BEGIN Exercise materials

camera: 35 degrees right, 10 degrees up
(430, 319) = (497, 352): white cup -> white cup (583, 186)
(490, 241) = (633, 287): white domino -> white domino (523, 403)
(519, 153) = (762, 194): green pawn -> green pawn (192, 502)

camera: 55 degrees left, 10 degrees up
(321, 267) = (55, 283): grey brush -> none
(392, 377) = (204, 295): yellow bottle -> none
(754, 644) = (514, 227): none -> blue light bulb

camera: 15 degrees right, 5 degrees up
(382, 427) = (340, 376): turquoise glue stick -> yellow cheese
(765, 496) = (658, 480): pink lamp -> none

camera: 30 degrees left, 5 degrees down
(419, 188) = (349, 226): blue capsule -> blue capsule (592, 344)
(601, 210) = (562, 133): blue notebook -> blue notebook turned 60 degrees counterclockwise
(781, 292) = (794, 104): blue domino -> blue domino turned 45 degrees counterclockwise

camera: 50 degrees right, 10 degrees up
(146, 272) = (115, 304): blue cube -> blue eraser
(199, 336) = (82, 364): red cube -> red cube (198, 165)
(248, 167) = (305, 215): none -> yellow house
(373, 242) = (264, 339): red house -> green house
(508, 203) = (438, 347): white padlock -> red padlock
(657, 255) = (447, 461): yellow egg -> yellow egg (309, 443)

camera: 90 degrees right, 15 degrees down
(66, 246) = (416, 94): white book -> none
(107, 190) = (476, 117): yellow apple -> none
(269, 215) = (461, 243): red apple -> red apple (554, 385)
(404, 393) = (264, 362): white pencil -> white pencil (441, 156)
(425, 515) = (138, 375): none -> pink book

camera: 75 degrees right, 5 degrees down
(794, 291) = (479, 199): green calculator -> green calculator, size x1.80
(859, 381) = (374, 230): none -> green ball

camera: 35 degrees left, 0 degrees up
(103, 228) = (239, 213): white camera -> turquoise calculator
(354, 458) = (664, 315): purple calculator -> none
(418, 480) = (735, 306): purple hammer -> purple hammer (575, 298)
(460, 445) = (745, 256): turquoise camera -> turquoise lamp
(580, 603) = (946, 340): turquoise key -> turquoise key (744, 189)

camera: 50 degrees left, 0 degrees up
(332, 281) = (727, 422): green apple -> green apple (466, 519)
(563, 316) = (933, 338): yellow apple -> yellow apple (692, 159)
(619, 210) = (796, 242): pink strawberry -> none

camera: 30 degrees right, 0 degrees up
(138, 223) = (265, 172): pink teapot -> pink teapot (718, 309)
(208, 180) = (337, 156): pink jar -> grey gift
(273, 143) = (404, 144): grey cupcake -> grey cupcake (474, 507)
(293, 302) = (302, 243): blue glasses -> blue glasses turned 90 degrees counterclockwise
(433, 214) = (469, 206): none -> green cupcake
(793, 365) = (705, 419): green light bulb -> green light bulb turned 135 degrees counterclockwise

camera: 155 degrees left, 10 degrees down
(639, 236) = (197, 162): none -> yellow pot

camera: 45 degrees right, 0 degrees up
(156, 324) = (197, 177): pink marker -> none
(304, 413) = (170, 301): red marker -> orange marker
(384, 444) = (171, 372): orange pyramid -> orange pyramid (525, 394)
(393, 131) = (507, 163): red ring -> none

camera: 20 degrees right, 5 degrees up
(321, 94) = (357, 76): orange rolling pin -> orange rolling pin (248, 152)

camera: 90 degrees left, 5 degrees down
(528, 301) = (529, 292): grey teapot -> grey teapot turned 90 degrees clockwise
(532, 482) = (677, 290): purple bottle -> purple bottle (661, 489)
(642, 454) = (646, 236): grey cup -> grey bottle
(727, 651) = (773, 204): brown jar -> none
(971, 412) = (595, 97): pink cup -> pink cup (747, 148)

END Exercise materials

**Problem details:** Above are records; repeat only the lines starting at the line with "(794, 291) = (479, 199): green" and ending at the line with "(354, 458) = (664, 315): purple", exactly as they appear, both included.

**Written solution:**
(794, 291) = (479, 199): green calculator -> green calculator, size x1.80
(859, 381) = (374, 230): none -> green ball

camera: 35 degrees left, 0 degrees up
(103, 228) = (239, 213): white camera -> turquoise calculator
(354, 458) = (664, 315): purple calculator -> none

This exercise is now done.